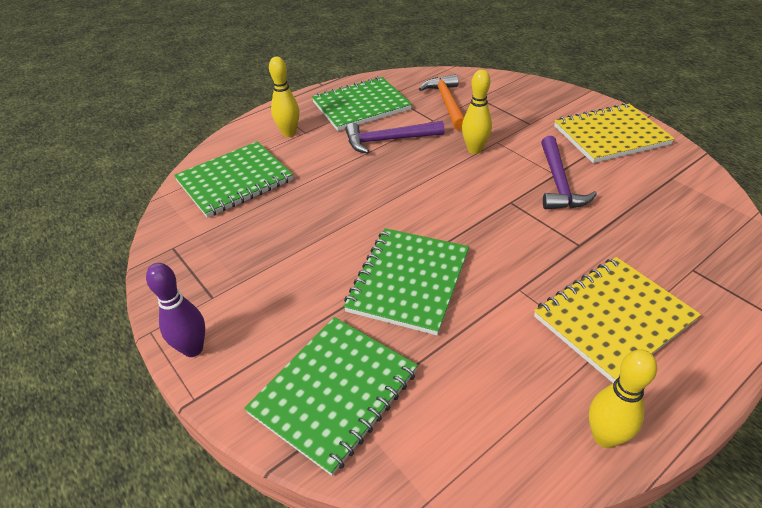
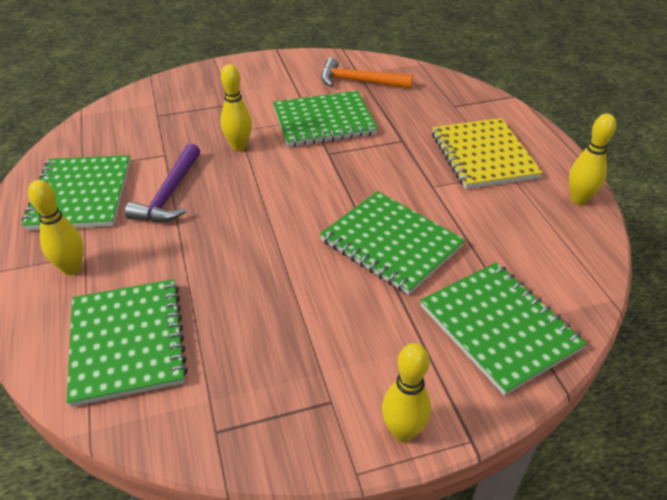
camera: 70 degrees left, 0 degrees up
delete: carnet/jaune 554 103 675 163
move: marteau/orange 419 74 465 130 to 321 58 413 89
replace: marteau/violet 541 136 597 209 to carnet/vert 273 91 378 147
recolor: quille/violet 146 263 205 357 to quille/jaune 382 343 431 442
▬▬▬▬▬▬▬▬▬▬
*PROBLEM TO SOLVE:* Locate the word "marteau" in the data above. Copy every line carrying it.

*TASK RESPONSE:*
move: marteau/orange 419 74 465 130 to 321 58 413 89
replace: marteau/violet 541 136 597 209 to carnet/vert 273 91 378 147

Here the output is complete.